DATA IN THIS EXERCISE:
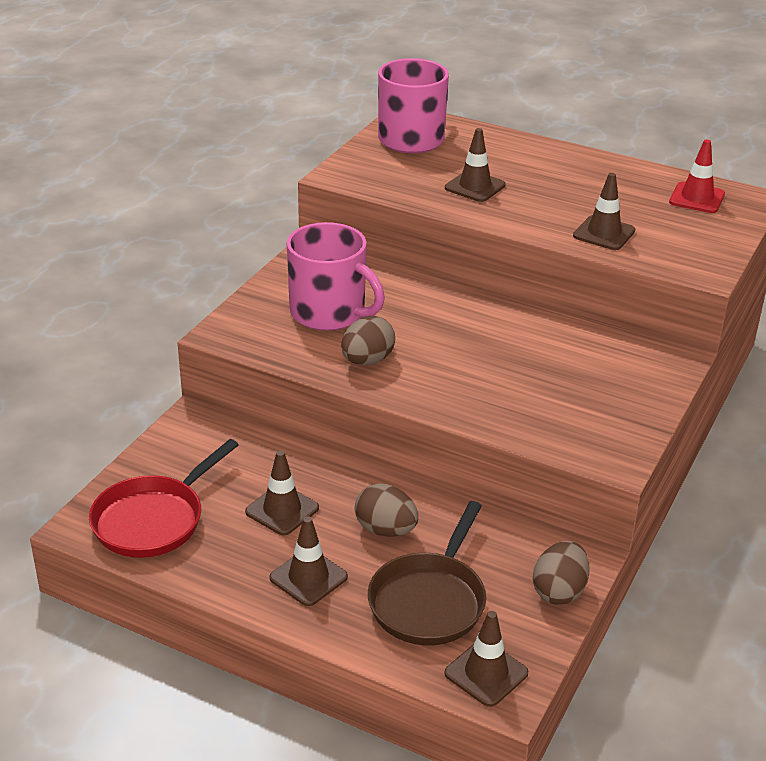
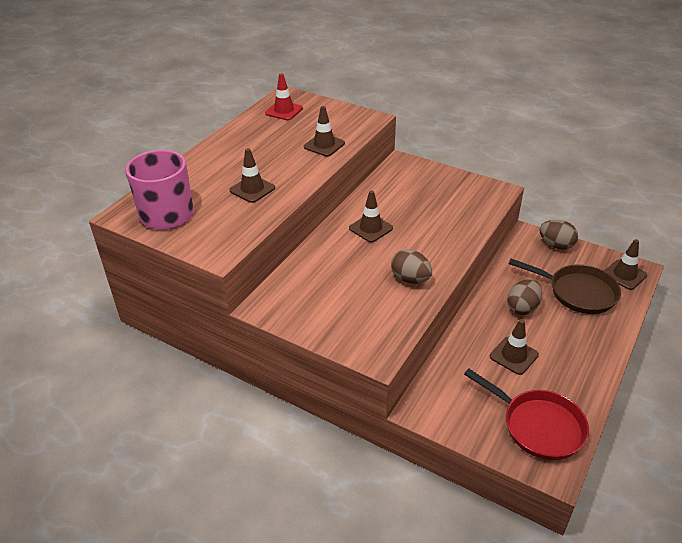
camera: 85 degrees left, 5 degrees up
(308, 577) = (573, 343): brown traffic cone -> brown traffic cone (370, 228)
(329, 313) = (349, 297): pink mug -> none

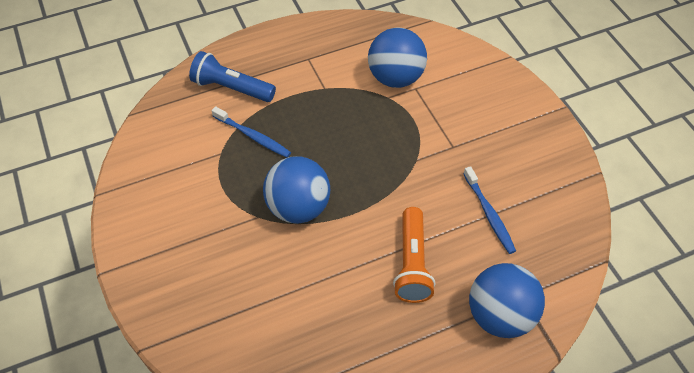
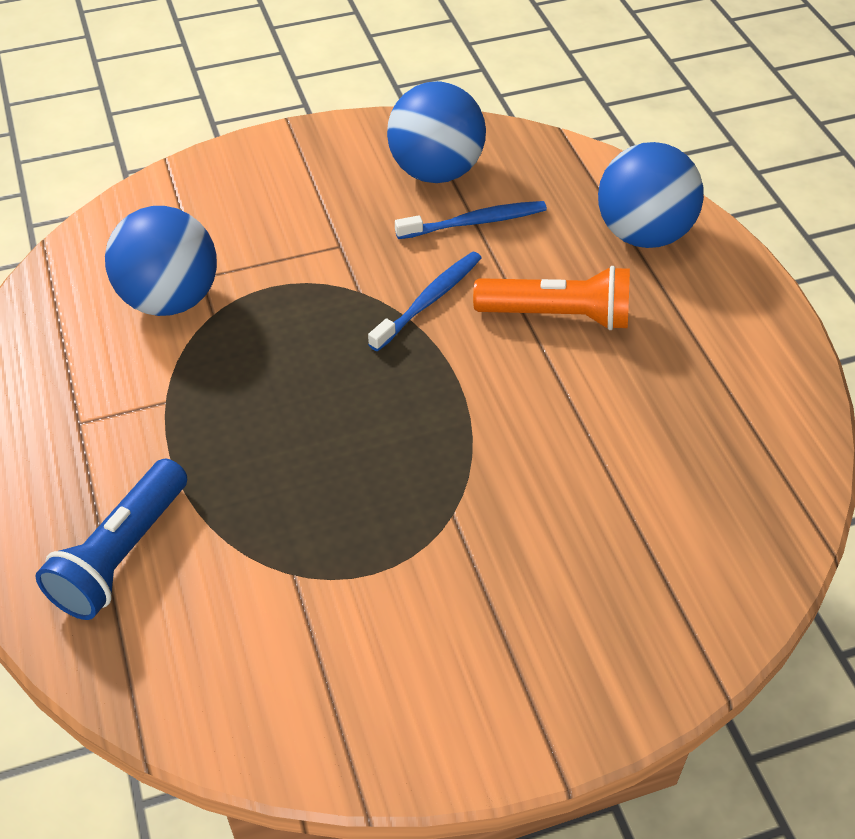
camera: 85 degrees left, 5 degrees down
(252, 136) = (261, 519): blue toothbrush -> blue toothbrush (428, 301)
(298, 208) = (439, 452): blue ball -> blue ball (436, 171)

JOB:
The task calls for all lines in the entries that hold "degrees".

ANSWER TO THIS EXERCISE:
camera: 85 degrees left, 5 degrees up
camera: 85 degrees left, 5 degrees down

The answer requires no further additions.